- **PROBLEM TO WORK ON**
Repeat the data word for word, excluding every picture.

- **STUDY MATERIAL**

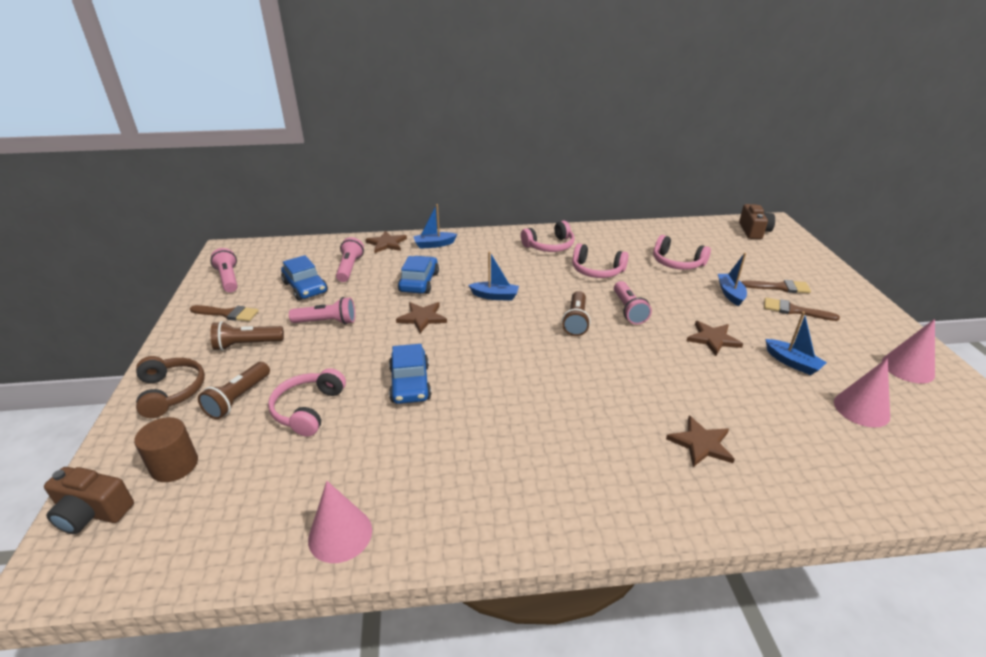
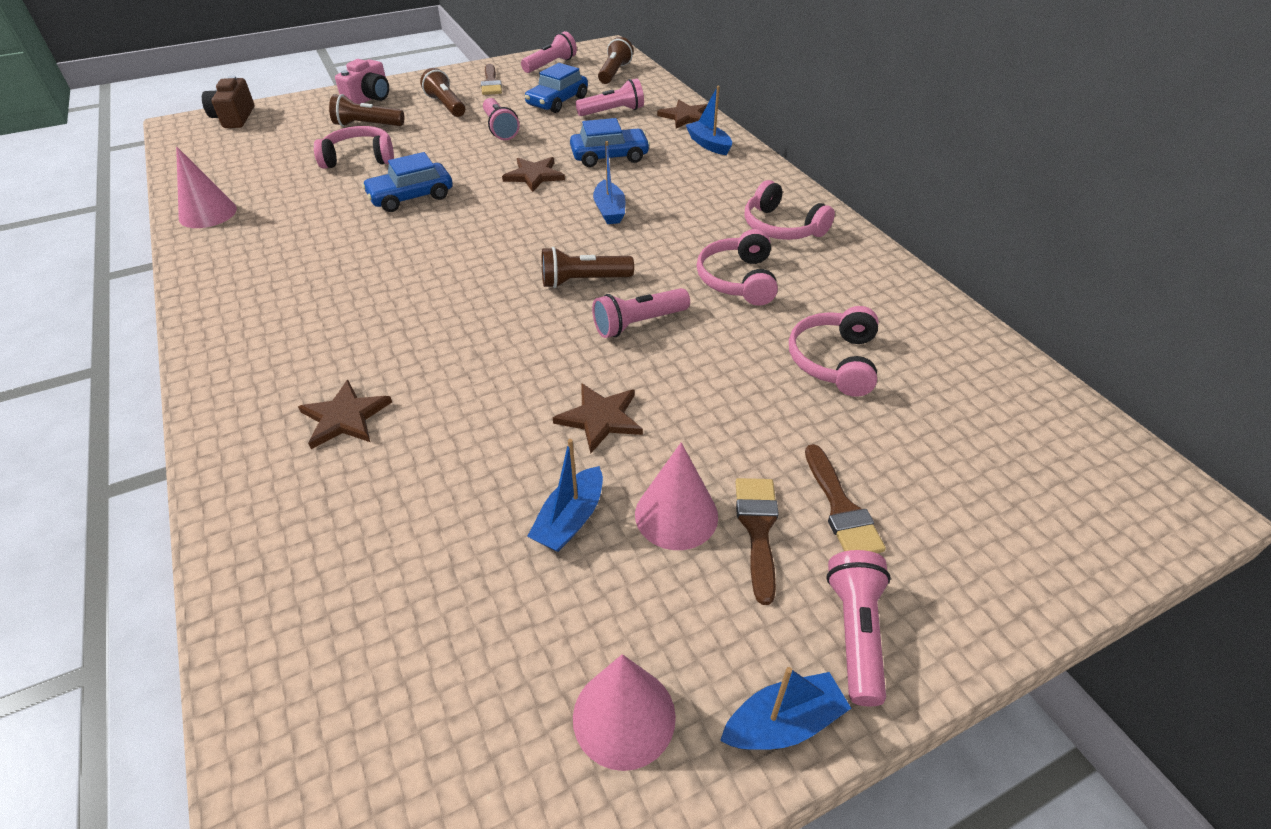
camera: 70 degrees right, 10 degrees up
(171, 392) = (369, 98): brown headphones -> pink camera
(174, 465) = (283, 128): brown cylinder -> none
(282, 255) = (614, 73): none -> brown flashlight
(730, 294) = (765, 435): blue boat -> blue boat (783, 723)
(753, 231) = (1086, 466): brown camera -> none
(849, 302) = (855, 632): none -> pink flashlight
(861, 409) = (461, 612): pink cone -> pink cone (676, 515)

- **WRITTEN REPLY**
camera: 70 degrees right, 10 degrees up
(171, 392) = (369, 98): brown headphones -> pink camera
(174, 465) = (283, 128): brown cylinder -> none
(282, 255) = (614, 73): none -> brown flashlight
(730, 294) = (765, 435): blue boat -> blue boat (783, 723)
(753, 231) = (1086, 466): brown camera -> none
(849, 302) = (855, 632): none -> pink flashlight
(861, 409) = (461, 612): pink cone -> pink cone (676, 515)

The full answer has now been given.